= Exercise =
Sort through the listing below and keep each line with the word "black". Copy those.

- - - - - - -

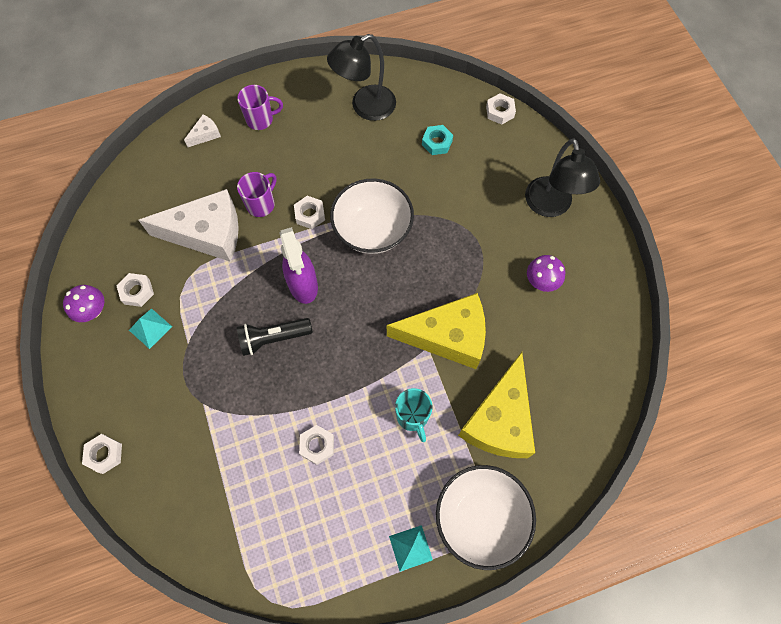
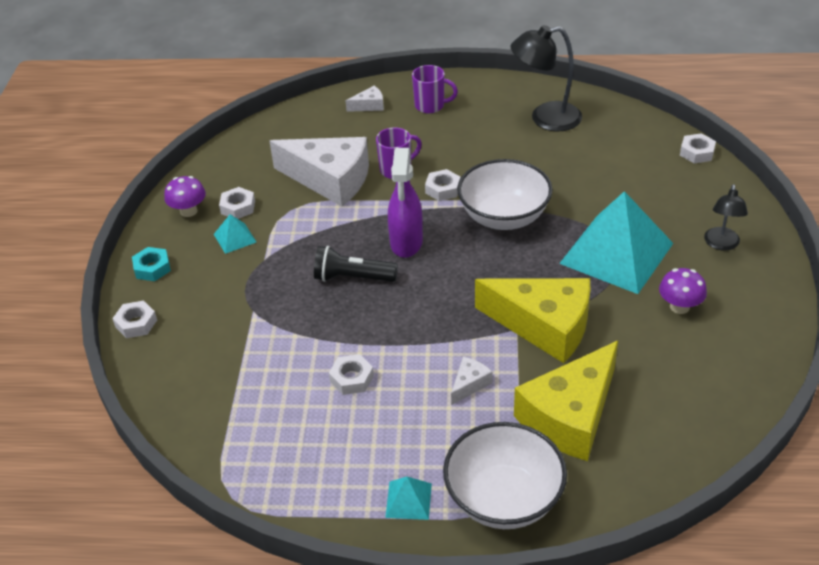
camera: 25 degrees right, 25 degrees down
(412, 416) = (469, 384): turquoise mug -> white cheese
(437, 143) = (611, 162): turquoise nut -> turquoise nut (152, 268)
(475, 241) = (616, 253): none -> turquoise pyramid
(550, 206) = (721, 244): black lamp -> black lamp, size x0.61

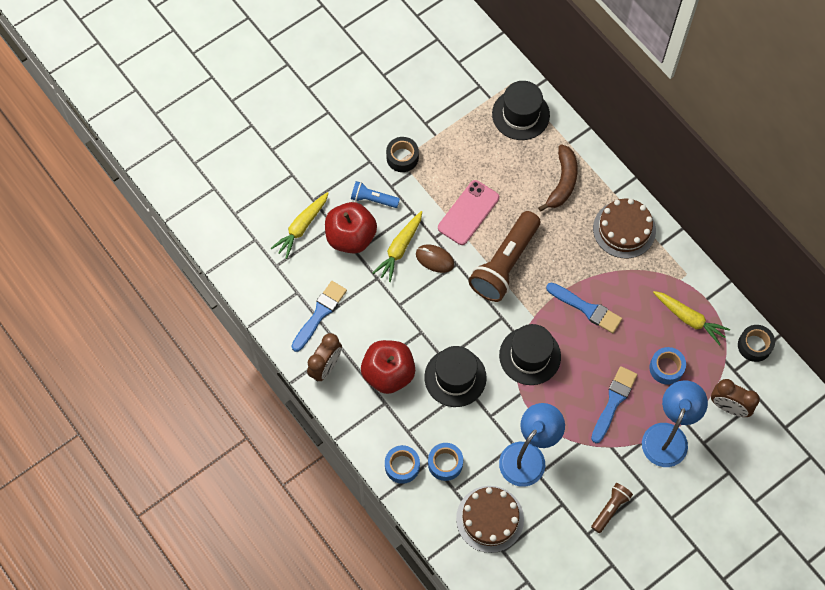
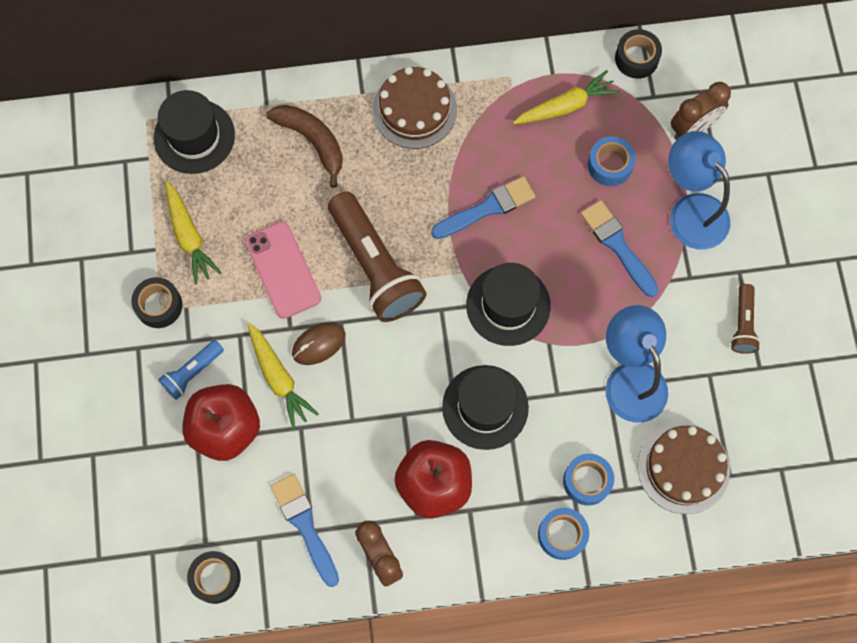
camera: 60 degrees left, 5 degrees up
(260, 282) = (215, 578): none -> black tape
(301, 227) = (173, 483): yellow carrot -> yellow carrot (189, 236)
(610, 508) = (743, 324): brown flashlight -> brown flashlight turned 150 degrees counterclockwise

- - - - - - -

= Problem solution =
(550, 206) = (721, 244): black lamp -> black lamp, size x0.61
(260, 282) = (215, 578): none -> black tape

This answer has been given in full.